(Material provided begins)

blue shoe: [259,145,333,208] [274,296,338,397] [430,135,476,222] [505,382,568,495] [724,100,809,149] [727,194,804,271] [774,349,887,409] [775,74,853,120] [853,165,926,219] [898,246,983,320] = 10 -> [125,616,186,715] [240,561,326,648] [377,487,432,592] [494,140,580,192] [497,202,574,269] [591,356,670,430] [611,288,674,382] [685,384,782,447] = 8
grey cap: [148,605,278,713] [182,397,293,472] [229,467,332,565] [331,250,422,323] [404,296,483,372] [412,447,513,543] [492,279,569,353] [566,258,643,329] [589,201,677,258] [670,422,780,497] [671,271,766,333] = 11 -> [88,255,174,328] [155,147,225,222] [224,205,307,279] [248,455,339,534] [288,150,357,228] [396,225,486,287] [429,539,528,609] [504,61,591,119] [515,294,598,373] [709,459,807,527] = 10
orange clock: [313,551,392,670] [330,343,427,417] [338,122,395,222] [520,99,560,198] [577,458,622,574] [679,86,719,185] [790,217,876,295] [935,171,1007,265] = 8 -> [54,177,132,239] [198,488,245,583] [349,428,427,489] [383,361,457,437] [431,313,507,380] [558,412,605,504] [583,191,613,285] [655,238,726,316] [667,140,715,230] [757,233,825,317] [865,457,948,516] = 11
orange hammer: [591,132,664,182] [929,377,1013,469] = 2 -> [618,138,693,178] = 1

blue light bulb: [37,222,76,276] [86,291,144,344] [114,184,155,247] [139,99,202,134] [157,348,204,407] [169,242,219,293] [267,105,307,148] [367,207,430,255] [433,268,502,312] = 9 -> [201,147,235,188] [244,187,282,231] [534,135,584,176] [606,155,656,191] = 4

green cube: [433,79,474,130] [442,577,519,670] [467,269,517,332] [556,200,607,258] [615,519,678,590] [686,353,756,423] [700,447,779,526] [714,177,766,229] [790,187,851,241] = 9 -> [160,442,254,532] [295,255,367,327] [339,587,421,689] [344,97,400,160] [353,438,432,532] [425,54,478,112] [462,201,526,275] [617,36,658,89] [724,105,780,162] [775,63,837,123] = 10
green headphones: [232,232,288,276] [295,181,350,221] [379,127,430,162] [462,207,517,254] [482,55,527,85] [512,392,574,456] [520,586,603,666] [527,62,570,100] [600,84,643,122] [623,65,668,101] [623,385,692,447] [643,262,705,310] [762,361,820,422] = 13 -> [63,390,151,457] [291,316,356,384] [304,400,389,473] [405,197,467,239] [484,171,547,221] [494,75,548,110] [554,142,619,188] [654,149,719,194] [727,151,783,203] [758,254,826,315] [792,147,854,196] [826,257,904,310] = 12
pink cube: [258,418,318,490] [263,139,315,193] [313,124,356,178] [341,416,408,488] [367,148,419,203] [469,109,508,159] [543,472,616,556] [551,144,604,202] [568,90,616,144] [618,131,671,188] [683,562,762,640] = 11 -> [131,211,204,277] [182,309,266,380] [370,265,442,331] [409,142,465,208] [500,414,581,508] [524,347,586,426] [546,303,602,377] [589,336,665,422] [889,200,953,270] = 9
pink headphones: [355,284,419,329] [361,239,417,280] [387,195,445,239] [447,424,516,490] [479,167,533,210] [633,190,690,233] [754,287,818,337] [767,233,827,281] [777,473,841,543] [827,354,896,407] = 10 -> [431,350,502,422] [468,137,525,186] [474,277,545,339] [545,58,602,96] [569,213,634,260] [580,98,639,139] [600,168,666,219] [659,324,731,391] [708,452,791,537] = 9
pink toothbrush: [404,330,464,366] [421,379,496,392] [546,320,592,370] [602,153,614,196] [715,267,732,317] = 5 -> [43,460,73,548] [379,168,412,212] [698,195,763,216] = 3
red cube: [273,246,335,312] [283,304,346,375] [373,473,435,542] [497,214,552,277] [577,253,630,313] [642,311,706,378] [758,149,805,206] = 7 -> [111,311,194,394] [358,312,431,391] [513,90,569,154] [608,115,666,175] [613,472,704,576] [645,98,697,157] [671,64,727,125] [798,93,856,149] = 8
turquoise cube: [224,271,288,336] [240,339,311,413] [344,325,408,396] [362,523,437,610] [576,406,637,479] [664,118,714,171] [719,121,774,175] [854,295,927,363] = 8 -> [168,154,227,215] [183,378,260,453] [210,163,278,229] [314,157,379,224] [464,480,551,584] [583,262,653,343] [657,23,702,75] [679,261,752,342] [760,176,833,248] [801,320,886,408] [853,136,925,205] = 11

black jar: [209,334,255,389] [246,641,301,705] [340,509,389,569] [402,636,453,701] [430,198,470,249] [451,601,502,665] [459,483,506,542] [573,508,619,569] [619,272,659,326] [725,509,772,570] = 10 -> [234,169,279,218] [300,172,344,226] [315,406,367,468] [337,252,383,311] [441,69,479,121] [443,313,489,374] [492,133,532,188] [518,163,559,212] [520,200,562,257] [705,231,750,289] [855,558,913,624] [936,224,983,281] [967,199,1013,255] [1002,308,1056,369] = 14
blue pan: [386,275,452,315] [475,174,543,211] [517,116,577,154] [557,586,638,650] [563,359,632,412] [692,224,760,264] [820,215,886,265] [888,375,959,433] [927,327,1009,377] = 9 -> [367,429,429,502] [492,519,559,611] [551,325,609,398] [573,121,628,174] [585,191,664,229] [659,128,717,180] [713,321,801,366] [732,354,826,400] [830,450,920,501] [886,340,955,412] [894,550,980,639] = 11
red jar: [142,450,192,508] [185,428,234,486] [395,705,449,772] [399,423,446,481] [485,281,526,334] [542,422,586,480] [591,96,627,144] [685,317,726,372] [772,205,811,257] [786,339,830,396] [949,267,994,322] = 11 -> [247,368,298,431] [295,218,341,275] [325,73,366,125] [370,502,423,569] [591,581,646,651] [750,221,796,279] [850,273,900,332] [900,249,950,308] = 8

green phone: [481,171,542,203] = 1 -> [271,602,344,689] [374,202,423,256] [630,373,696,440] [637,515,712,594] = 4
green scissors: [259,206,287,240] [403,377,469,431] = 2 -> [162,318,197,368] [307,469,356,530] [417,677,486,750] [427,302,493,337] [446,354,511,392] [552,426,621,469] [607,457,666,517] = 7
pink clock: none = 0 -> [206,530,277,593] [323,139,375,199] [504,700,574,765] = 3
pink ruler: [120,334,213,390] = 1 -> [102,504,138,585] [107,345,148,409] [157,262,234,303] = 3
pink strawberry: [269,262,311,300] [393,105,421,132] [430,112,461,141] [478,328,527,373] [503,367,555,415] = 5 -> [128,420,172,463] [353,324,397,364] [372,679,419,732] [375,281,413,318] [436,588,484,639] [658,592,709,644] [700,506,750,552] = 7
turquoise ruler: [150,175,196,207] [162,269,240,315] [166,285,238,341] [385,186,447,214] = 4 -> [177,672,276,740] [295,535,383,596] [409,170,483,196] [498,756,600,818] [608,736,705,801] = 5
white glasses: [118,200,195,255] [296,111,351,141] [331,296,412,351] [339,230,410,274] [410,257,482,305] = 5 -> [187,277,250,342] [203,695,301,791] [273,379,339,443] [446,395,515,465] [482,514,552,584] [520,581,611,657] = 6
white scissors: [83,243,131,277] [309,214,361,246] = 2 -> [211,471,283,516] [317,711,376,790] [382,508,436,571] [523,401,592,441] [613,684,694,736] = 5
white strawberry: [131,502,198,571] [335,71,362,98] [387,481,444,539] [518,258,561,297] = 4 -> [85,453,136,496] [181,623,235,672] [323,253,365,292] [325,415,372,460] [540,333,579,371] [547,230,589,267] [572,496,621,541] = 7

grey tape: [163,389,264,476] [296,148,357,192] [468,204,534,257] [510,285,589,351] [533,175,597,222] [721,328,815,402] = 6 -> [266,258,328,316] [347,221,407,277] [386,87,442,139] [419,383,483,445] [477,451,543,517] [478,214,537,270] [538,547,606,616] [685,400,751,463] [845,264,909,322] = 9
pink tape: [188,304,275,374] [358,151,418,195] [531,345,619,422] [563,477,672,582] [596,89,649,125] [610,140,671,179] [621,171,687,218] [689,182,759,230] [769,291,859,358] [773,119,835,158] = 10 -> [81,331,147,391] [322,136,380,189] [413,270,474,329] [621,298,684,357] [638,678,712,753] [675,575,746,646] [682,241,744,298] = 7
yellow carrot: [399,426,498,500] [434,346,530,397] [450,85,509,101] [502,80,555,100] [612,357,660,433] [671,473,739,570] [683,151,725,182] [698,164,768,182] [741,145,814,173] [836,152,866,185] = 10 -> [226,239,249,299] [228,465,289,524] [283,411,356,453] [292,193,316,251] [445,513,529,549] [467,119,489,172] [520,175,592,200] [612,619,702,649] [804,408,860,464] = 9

(Material provided ends)

§ Task prompt
Look through the material above for "orange" and copy the lines that have it.

§ Answer
orange clock: [313,551,392,670] [330,343,427,417] [338,122,395,222] [520,99,560,198] [577,458,622,574] [679,86,719,185] [790,217,876,295] [935,171,1007,265] = 8 -> [54,177,132,239] [198,488,245,583] [349,428,427,489] [383,361,457,437] [431,313,507,380] [558,412,605,504] [583,191,613,285] [655,238,726,316] [667,140,715,230] [757,233,825,317] [865,457,948,516] = 11
orange hammer: [591,132,664,182] [929,377,1013,469] = 2 -> [618,138,693,178] = 1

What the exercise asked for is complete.